Exercise brief » Would you please give the entries again word for word, with no images in your copy?

Data provided »
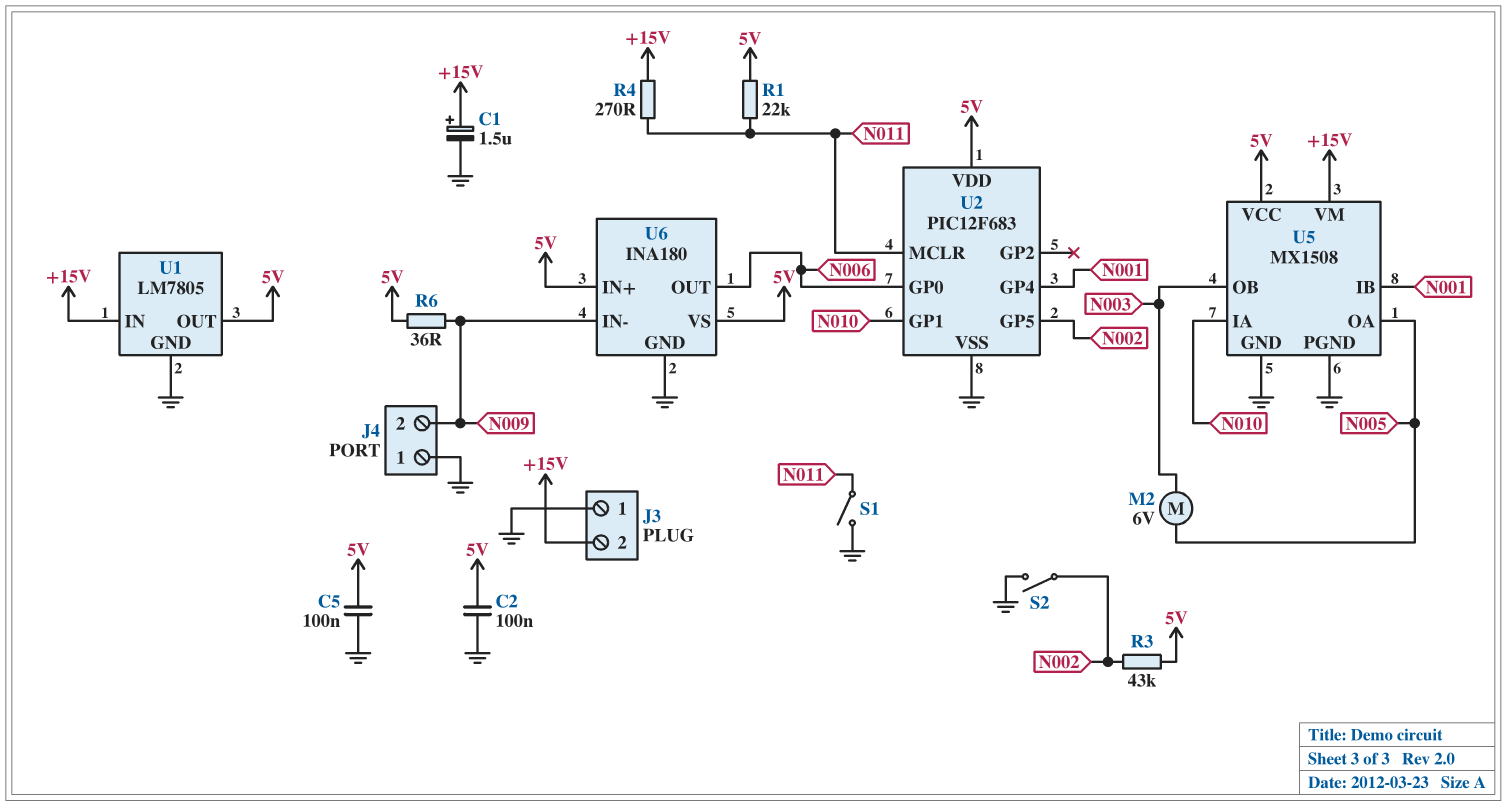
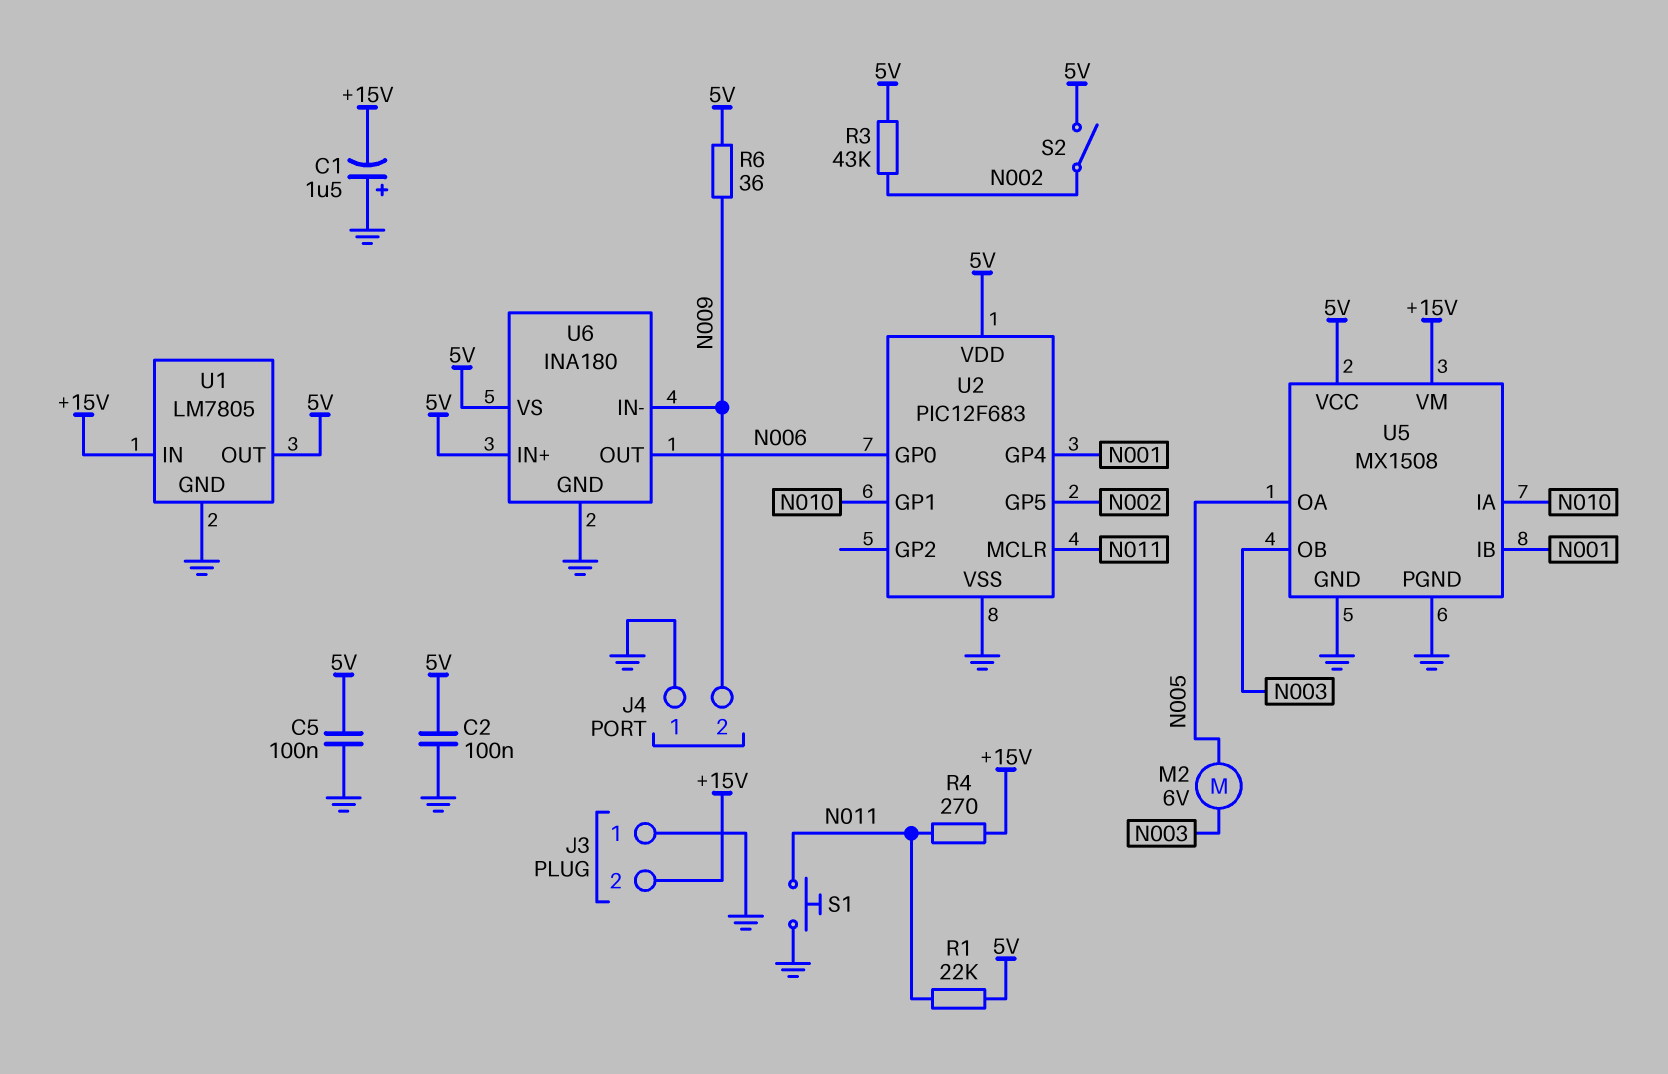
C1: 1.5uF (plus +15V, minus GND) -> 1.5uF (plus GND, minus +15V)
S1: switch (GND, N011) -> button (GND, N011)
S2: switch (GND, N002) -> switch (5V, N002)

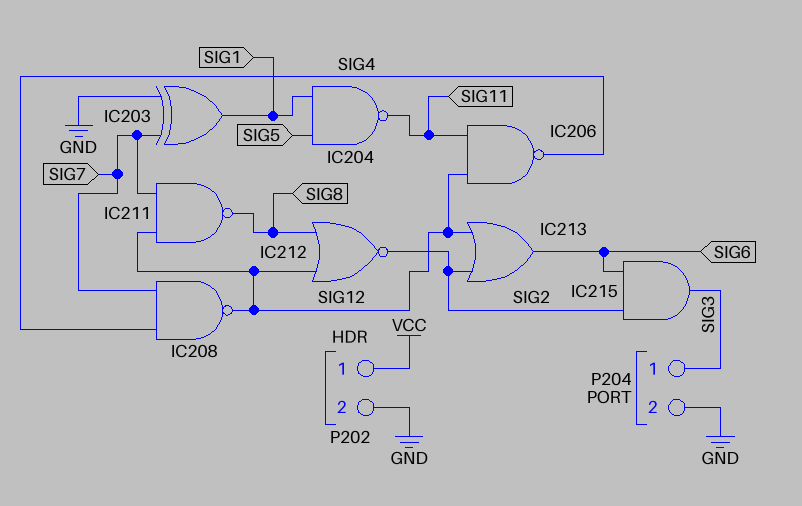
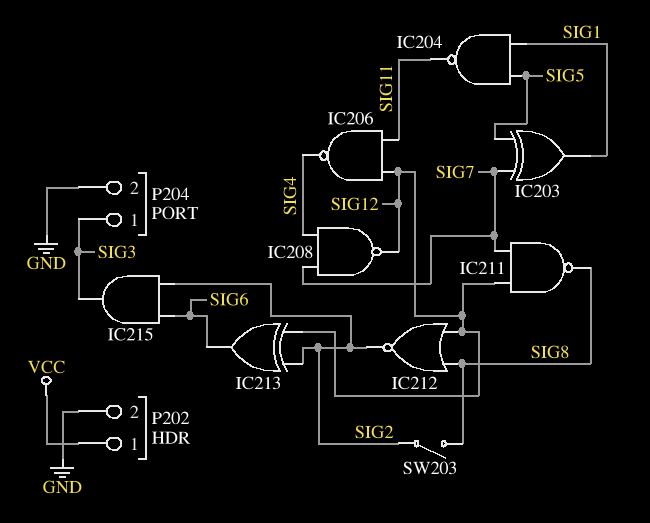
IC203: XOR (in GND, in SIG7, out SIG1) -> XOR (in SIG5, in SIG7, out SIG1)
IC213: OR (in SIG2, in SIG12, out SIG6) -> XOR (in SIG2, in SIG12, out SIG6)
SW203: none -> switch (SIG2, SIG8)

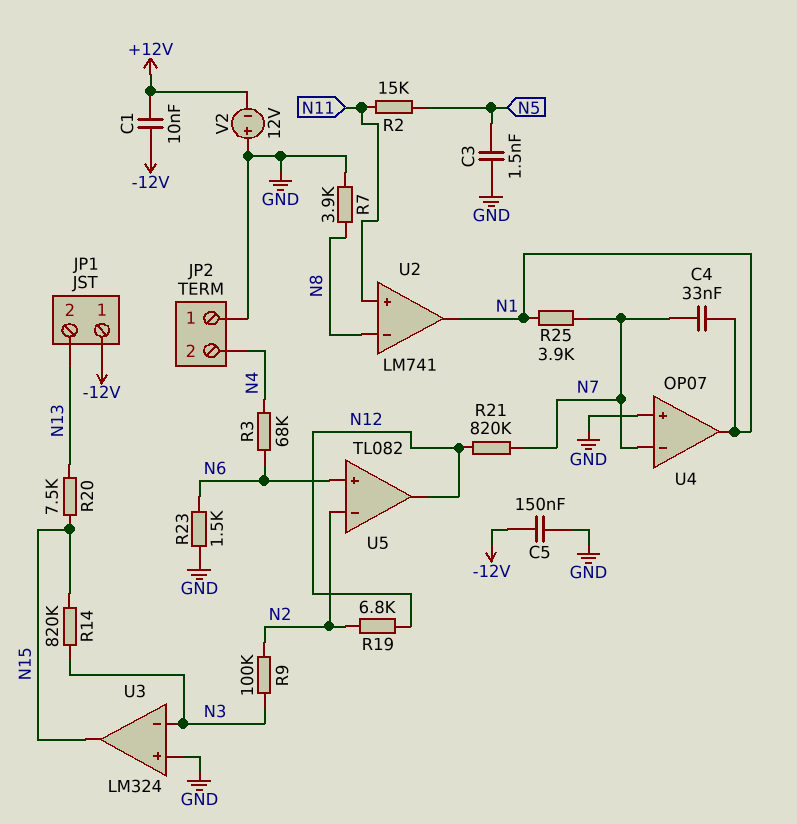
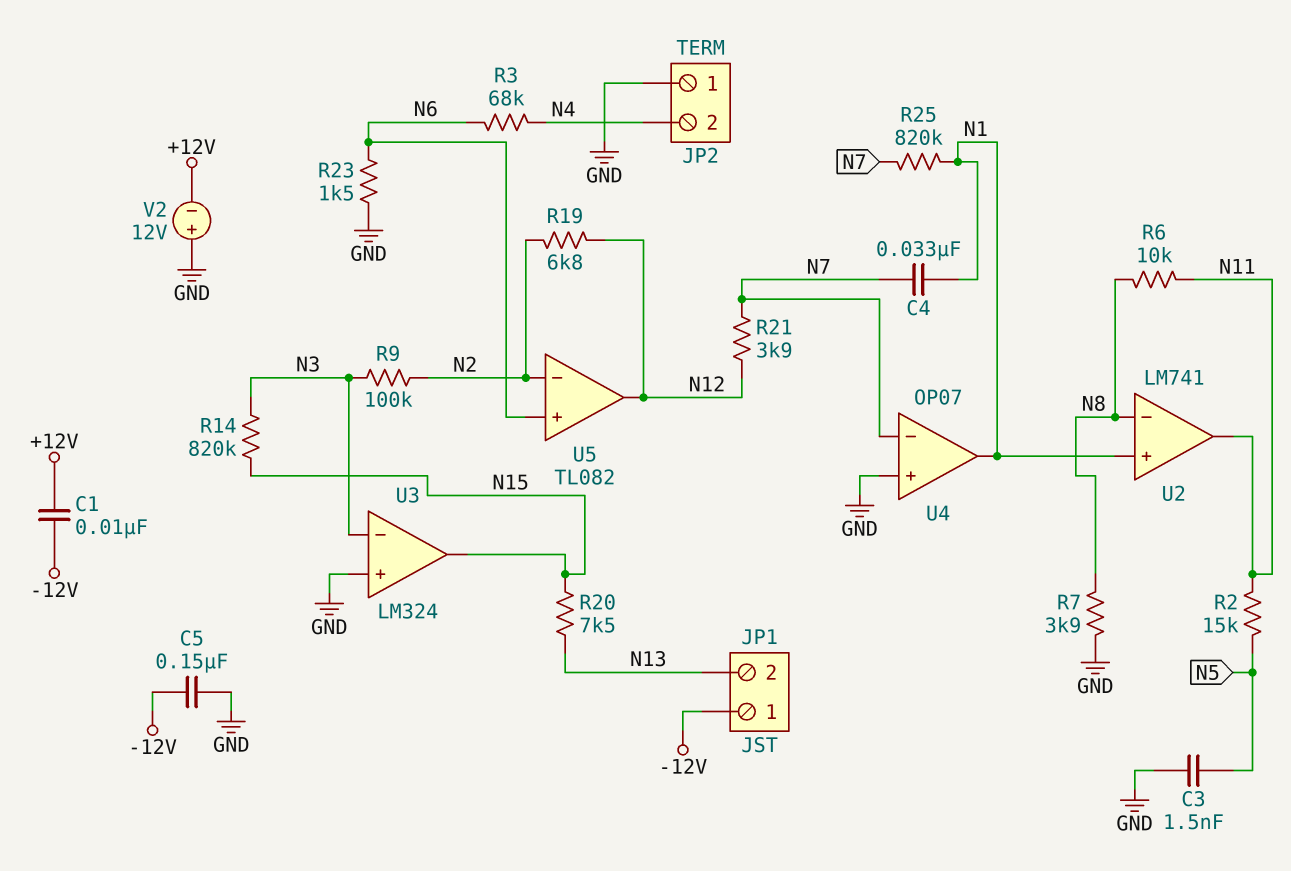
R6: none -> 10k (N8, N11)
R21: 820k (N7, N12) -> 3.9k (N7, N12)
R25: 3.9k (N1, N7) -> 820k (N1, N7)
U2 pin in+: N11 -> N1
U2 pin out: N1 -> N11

Result of this task »
C1: 1.5uF (plus +15V, minus GND) -> 1.5uF (plus GND, minus +15V)
S1: switch (GND, N011) -> button (GND, N011)
S2: switch (GND, N002) -> switch (5V, N002)

IC203: XOR (in GND, in SIG7, out SIG1) -> XOR (in SIG5, in SIG7, out SIG1)
IC213: OR (in SIG2, in SIG12, out SIG6) -> XOR (in SIG2, in SIG12, out SIG6)
SW203: none -> switch (SIG2, SIG8)

R6: none -> 10k (N8, N11)
R21: 820k (N7, N12) -> 3.9k (N7, N12)
R25: 3.9k (N1, N7) -> 820k (N1, N7)
U2 pin in+: N11 -> N1
U2 pin out: N1 -> N11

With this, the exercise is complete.